(Object change listings)
───

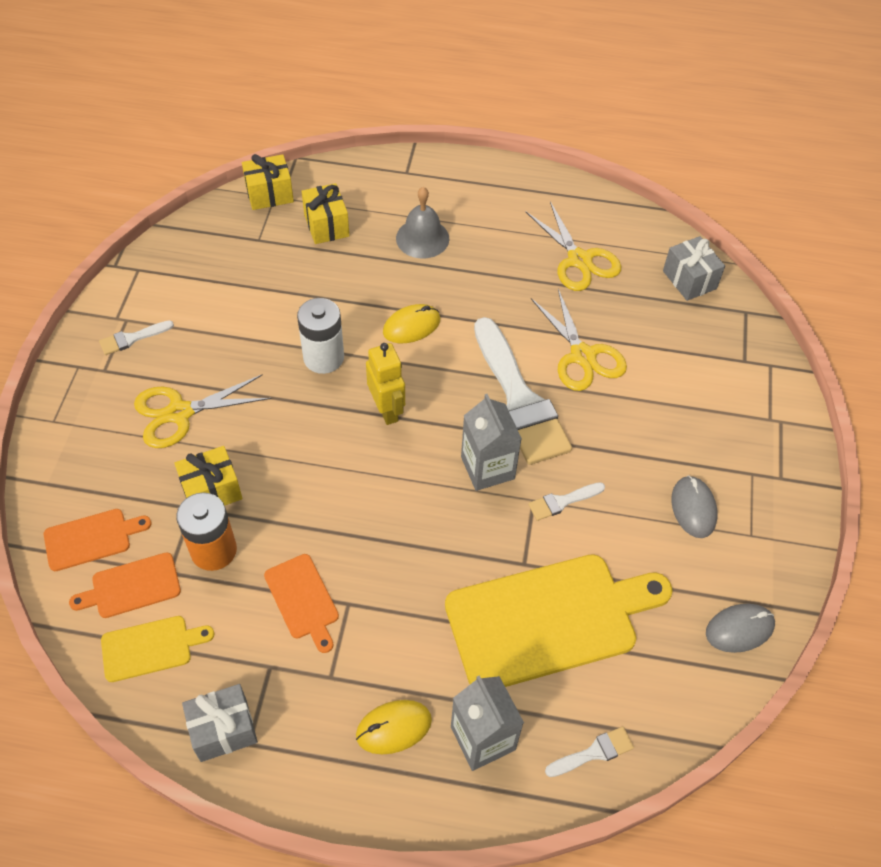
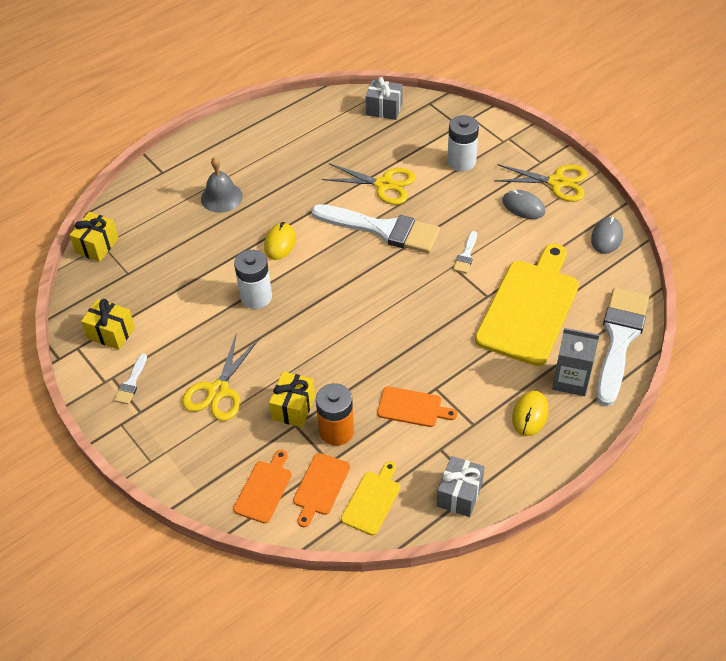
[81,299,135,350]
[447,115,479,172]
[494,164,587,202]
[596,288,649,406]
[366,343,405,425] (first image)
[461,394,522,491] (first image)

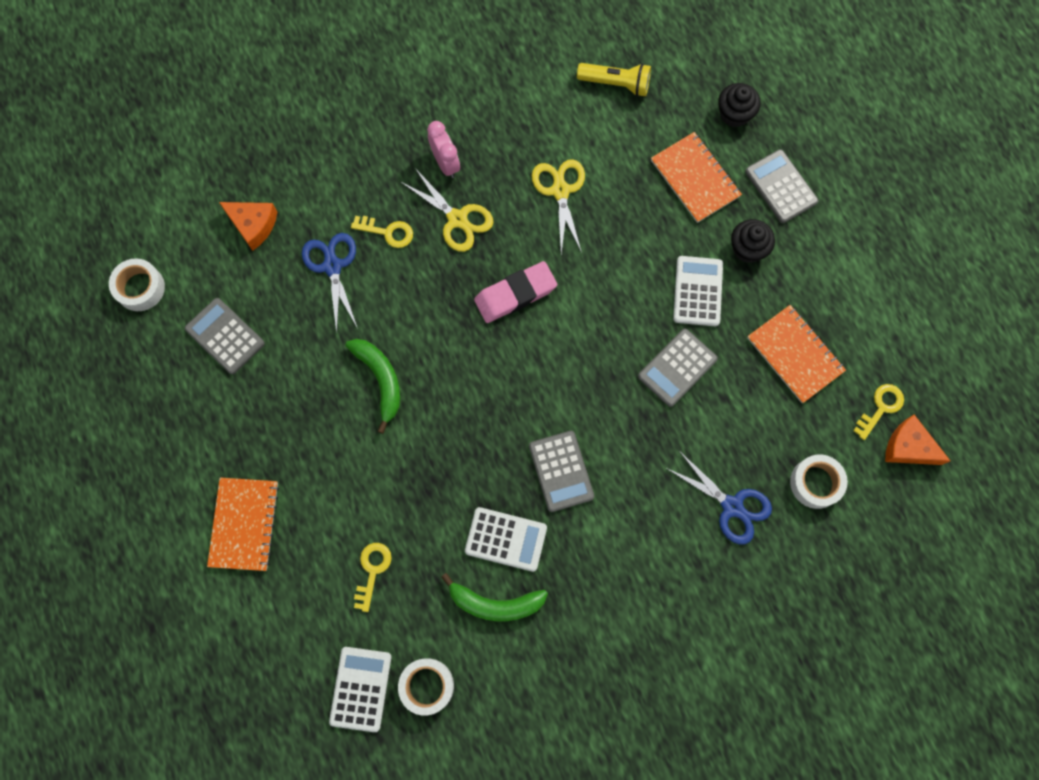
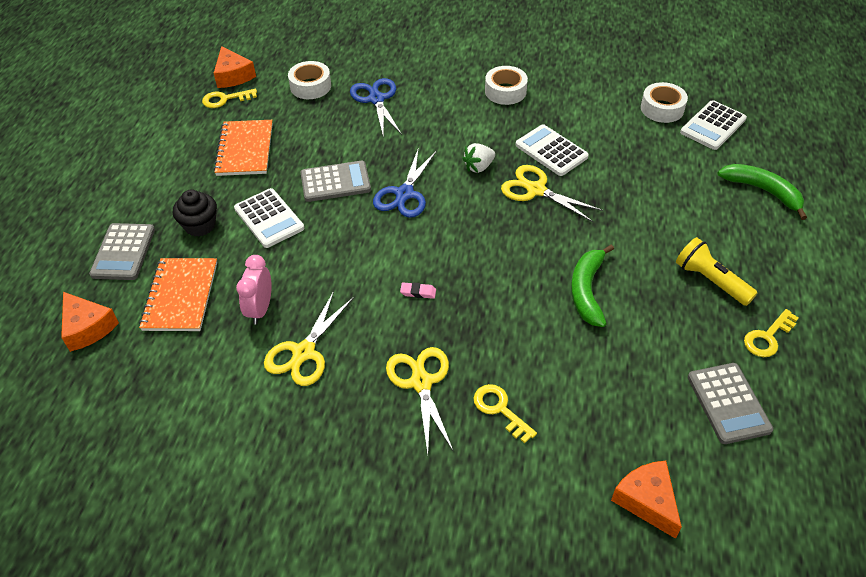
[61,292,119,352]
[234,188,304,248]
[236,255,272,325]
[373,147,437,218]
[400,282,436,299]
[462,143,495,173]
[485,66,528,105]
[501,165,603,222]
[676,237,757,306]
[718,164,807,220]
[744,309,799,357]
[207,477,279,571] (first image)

───

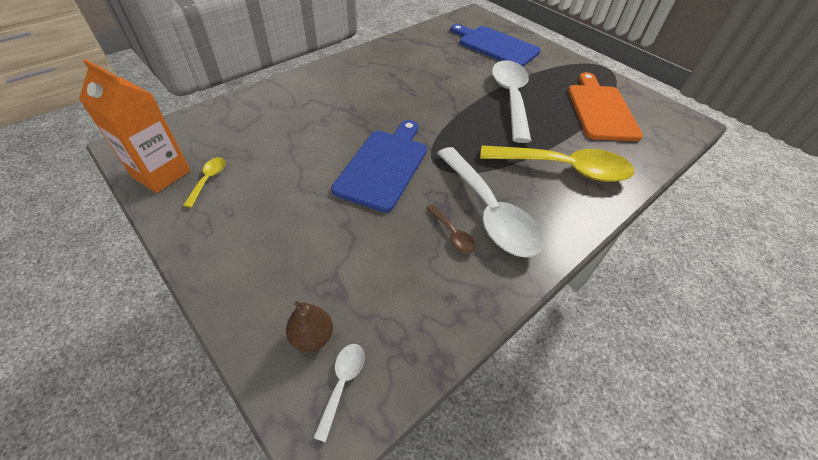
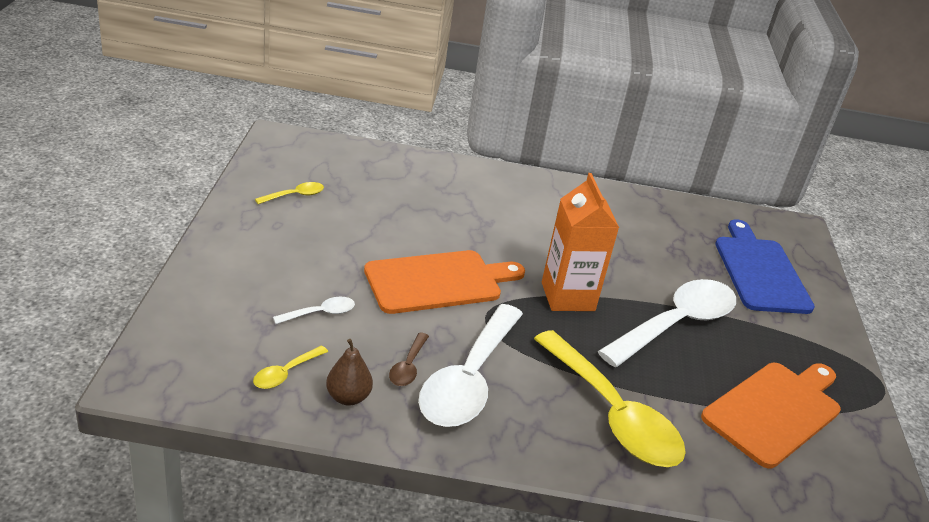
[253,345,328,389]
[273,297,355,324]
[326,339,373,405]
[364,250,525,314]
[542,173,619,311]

───

#### The task:
Reproduce, exactly as they stand in the data above, the lines from the one that holds "[494,164,587,202]" to the one that holds "[366,343,405,425] (first image)", inclusive.

#### Finished exercise:
[494,164,587,202]
[596,288,649,406]
[366,343,405,425] (first image)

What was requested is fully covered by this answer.